— WHAT YOU ARE ASKED TO DO —
Output every entry exactly as written, but omit the pictures.

— MATERIAL PROVIDED —
┏━━

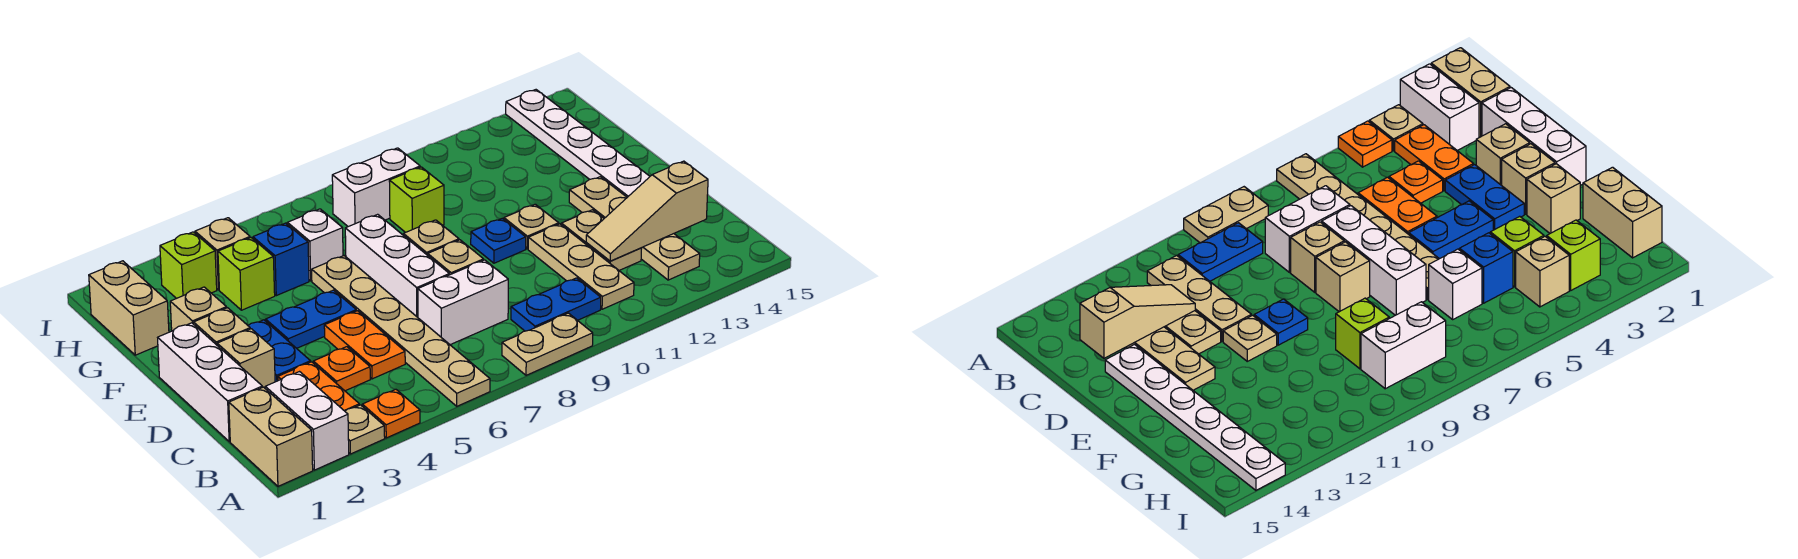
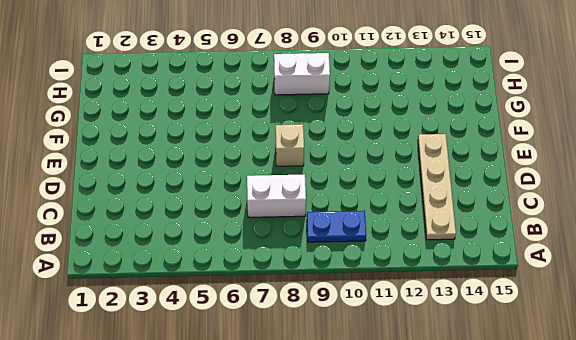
none -> tan brick A1:B1 level 1
none -> white brick A2:B2 level 1
none -> tan plate A3 level 1
none -> orange plate A4 level 1

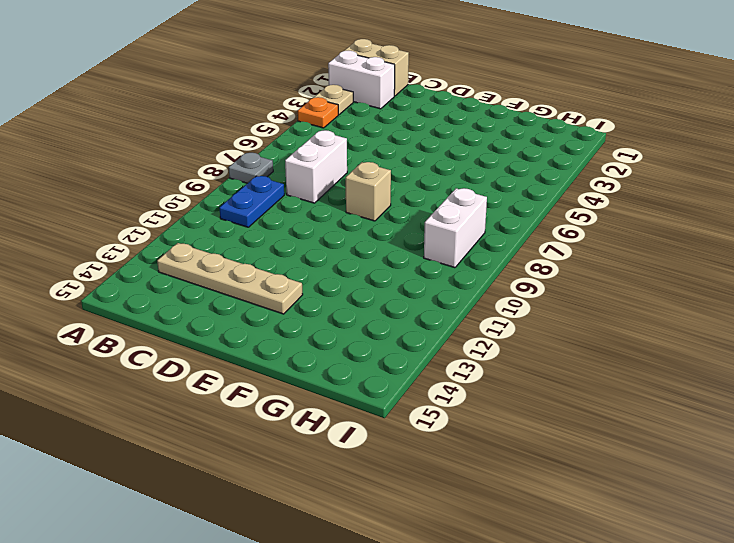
grey plate A8 level 1 -> tan plate A8:A9 level 1
none -> tan plate A6:F6 level 1
none -> orange plate B3:C3 level 1
none -> tan plate B11:D11 level 1
none -> white brick C1:E1 level 1

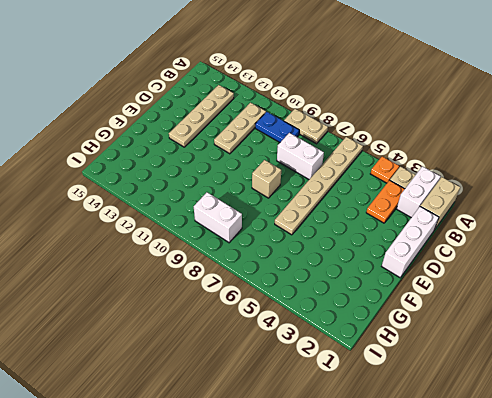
none -> orange plate C4 level 1
none -> orange plate C5:D5 level 1
none -> tan plate C12:D12 level 1
none -> tan brick D2 level 1

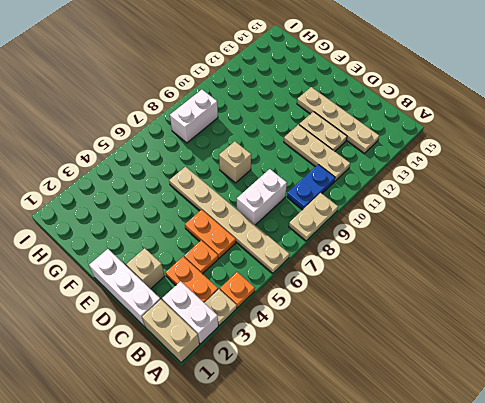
none -> blue plate D3:E3 level 1
none -> white brick D7:F7 level 1
none -> tan brick D8 level 1
none -> white plate D14:I14 level 1

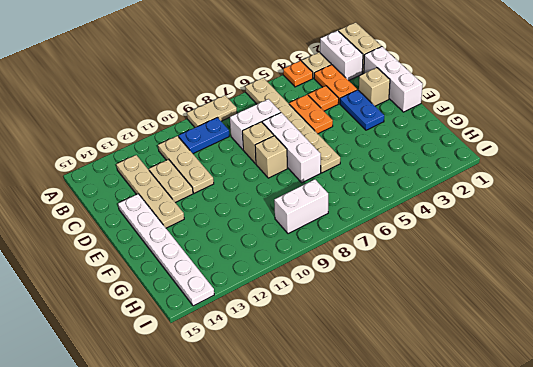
none -> tan brick E2 level 1
none -> blue plate E4:E5 level 1
none -> blue plate E10 level 1
none -> tan plate E11 level 1

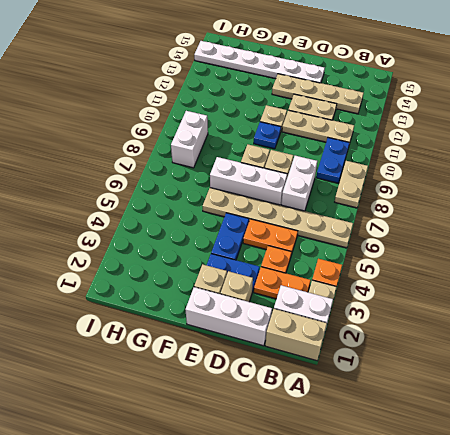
none -> tan brick F2 level 1
none -> tan brick G1:H1 level 1
none -> lime brick G4 level 1
none -> blue brick G5 level 1

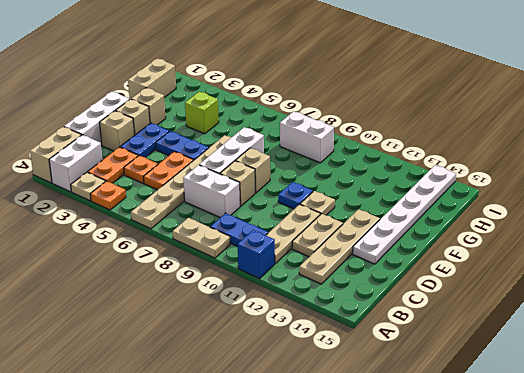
blue brick A11 level 1 -> blue brick G5 level 1
none -> white brick G6 level 1
none -> lime brick G9 level 1
none -> lime brick H3 level 1
none -> tan brick H4 level 1

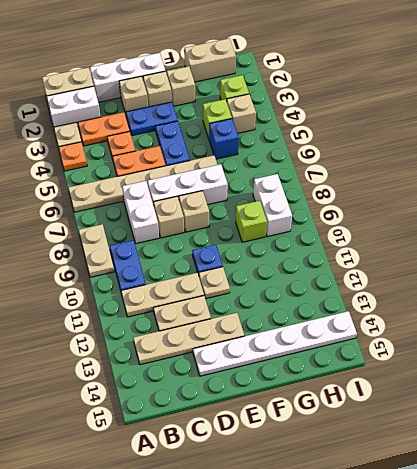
none -> white brick G6 level 1
none -> tan slope C12:C14 level 2 top 14

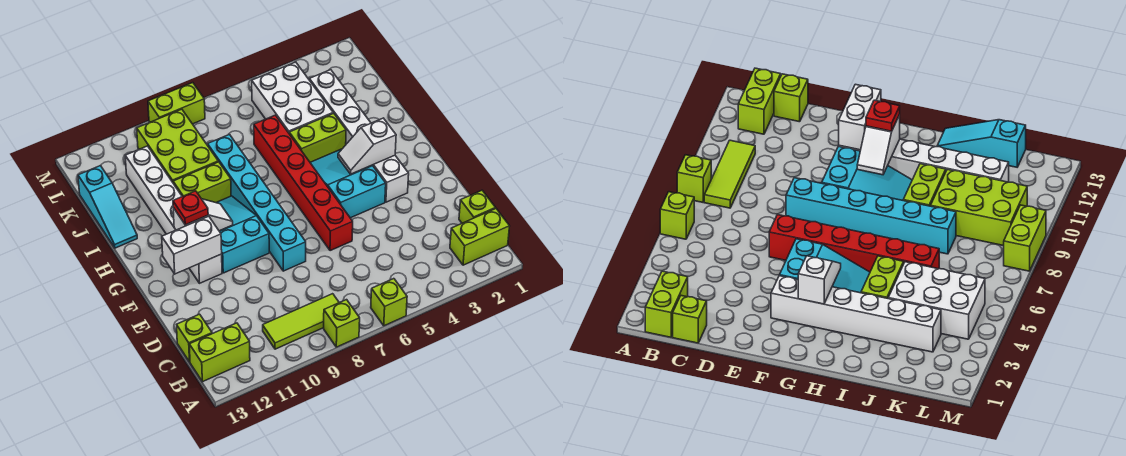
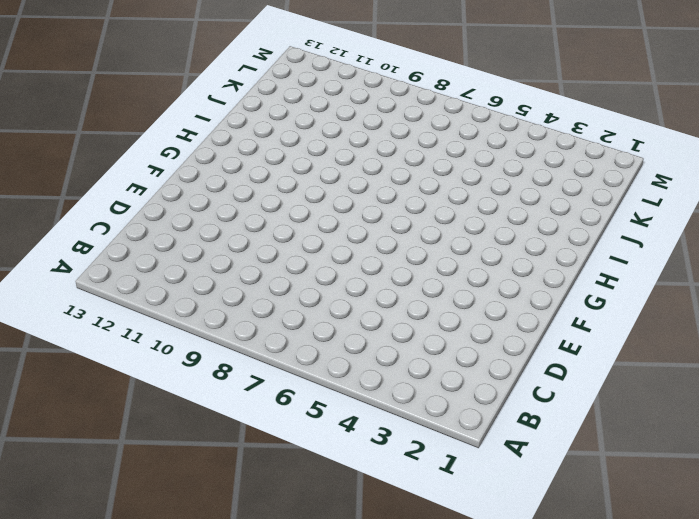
none -> lime brick A6 level 1
none -> lime brick A8 level 1
none -> lime brick B1:B2 level 1

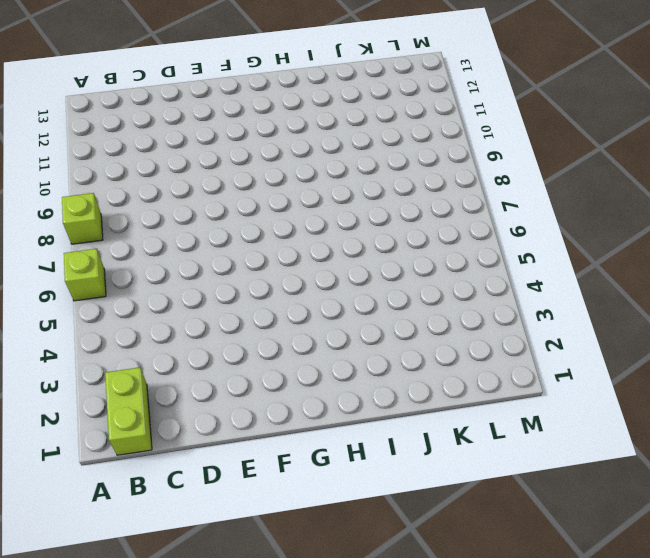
none -> lime tile B8:B10 level 1
none -> lime brick B12:B13 level 1
none -> lime brick C1 level 1

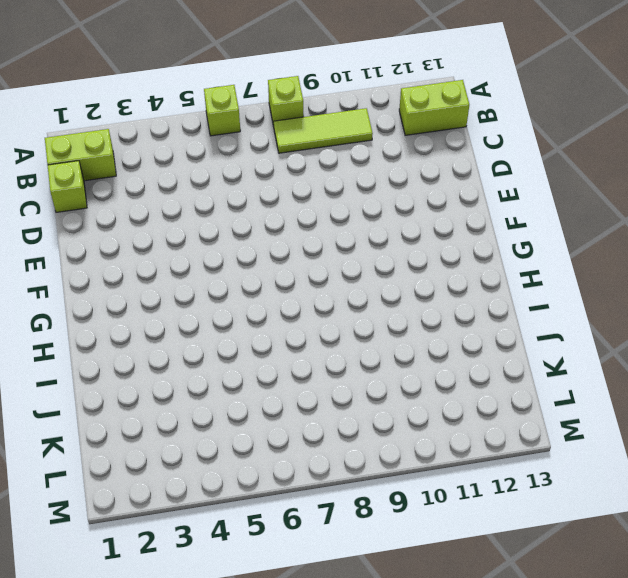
none -> lime brick C13 level 1
none -> red brick E6:J6 level 1
none -> cyan brick E8:J8 level 1

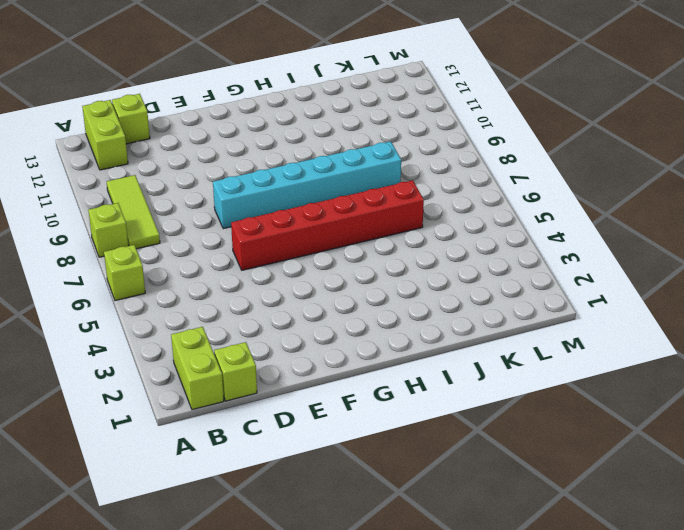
none -> white brick F3:K3 level 1
none -> cyan slope F4:H5 level 1 top F
none -> cyan slope F9:H10 level 1 top F

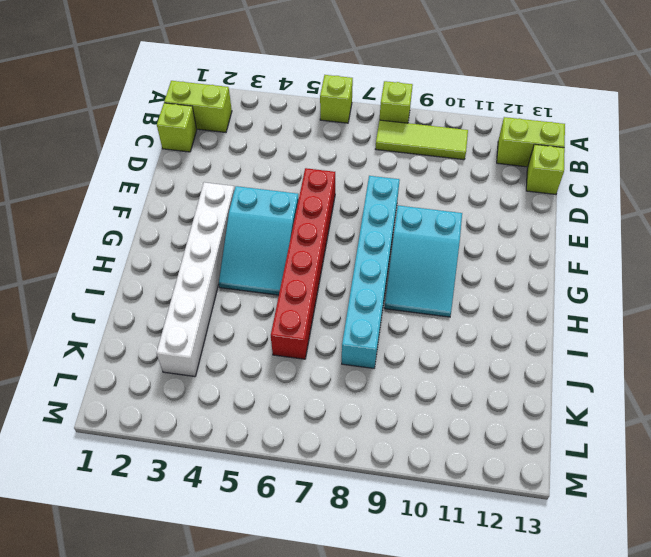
none -> white brick F11:K11 level 1
none -> lime brick I4:I5 level 1
none -> lime brick I9:I10 level 1

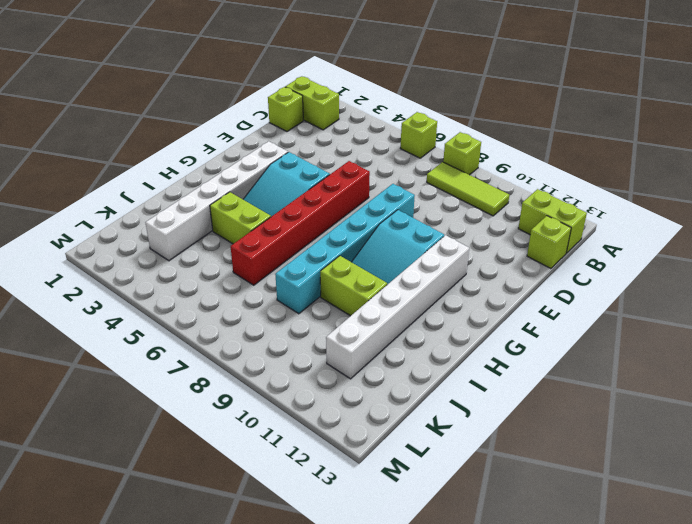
none -> cyan slope I13:K13 level 1 top K
none -> white brick J4:L5 level 1
none -> lime brick J9:L10 level 1

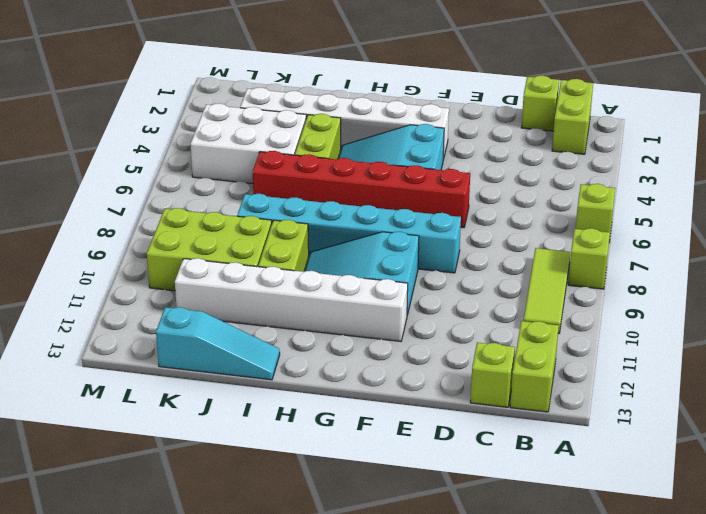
none -> lime brick M8:M9 level 1
none -> white brick F11:F12 level 2
none -> white slope G3:G4 level 2 top 3

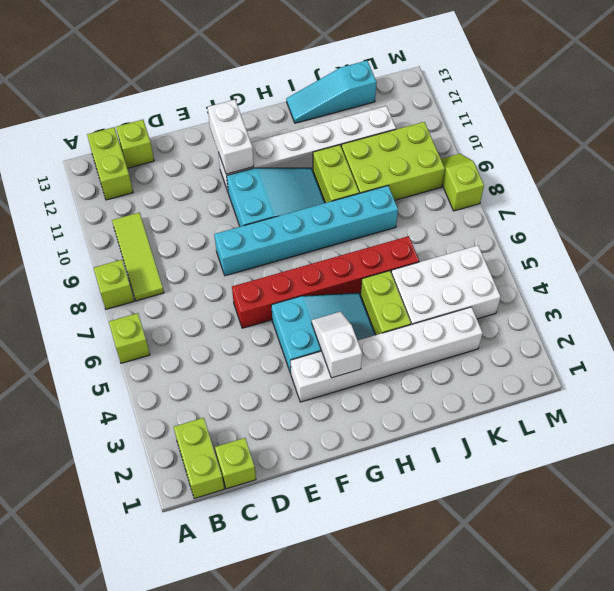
lime slope M8:M9 level 1 top 8 -> lime brick M8:M9 level 1
none -> white slope G10:G11 level 2 top 11
none -> red plate G11 level 3

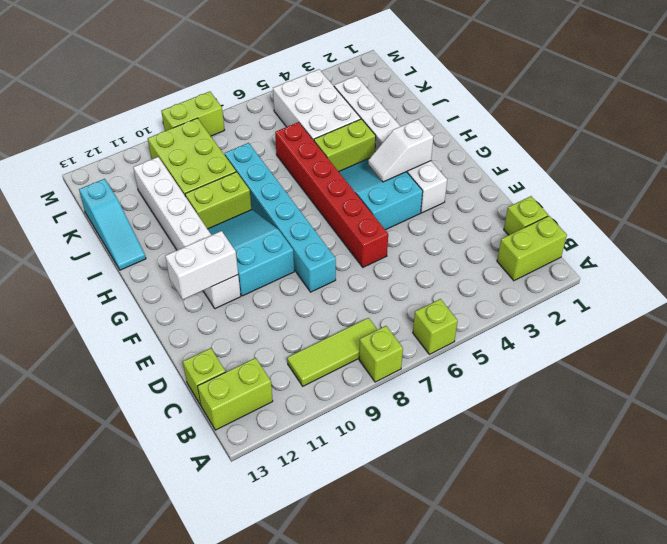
none -> white slope G10:G11 level 2 top 11
none -> red plate G11 level 3

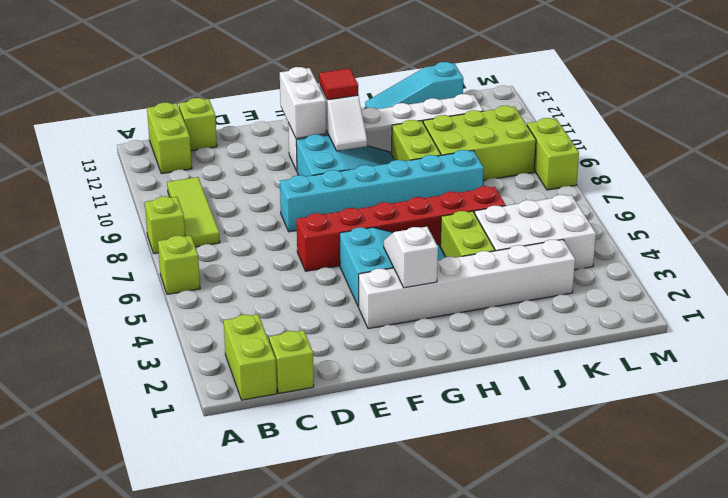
red tile G11 level 3 -> red plate G11 level 3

┗━━

— SOLUTION TO THE PROBLEM —
none -> tan brick A1:B1 level 1
none -> white brick A2:B2 level 1
none -> tan plate A3 level 1
none -> orange plate A4 level 1

grey plate A8 level 1 -> tan plate A8:A9 level 1
none -> tan plate A6:F6 level 1
none -> orange plate B3:C3 level 1
none -> tan plate B11:D11 level 1
none -> white brick C1:E1 level 1

none -> orange plate C4 level 1
none -> orange plate C5:D5 level 1
none -> tan plate C12:D12 level 1
none -> tan brick D2 level 1

none -> blue plate D3:E3 level 1
none -> white brick D7:F7 level 1
none -> tan brick D8 level 1
none -> white plate D14:I14 level 1

none -> tan brick E2 level 1
none -> blue plate E4:E5 level 1
none -> blue plate E10 level 1
none -> tan plate E11 level 1

none -> tan brick F2 level 1
none -> tan brick G1:H1 level 1
none -> lime brick G4 level 1
none -> blue brick G5 level 1

blue brick A11 level 1 -> blue brick G5 level 1
none -> white brick G6 level 1
none -> lime brick G9 level 1
none -> lime brick H3 level 1
none -> tan brick H4 level 1

none -> white brick G6 level 1
none -> tan slope C12:C14 level 2 top 14

none -> lime brick A6 level 1
none -> lime brick A8 level 1
none -> lime brick B1:B2 level 1

none -> lime tile B8:B10 level 1
none -> lime brick B12:B13 level 1
none -> lime brick C1 level 1

none -> lime brick C13 level 1
none -> red brick E6:J6 level 1
none -> cyan brick E8:J8 level 1

none -> white brick F3:K3 level 1
none -> cyan slope F4:H5 level 1 top F
none -> cyan slope F9:H10 level 1 top F

none -> white brick F11:K11 level 1
none -> lime brick I4:I5 level 1
none -> lime brick I9:I10 level 1

none -> cyan slope I13:K13 level 1 top K
none -> white brick J4:L5 level 1
none -> lime brick J9:L10 level 1

none -> lime brick M8:M9 level 1
none -> white brick F11:F12 level 2
none -> white slope G3:G4 level 2 top 3

lime slope M8:M9 level 1 top 8 -> lime brick M8:M9 level 1
none -> white slope G10:G11 level 2 top 11
none -> red plate G11 level 3

none -> white slope G10:G11 level 2 top 11
none -> red plate G11 level 3

red tile G11 level 3 -> red plate G11 level 3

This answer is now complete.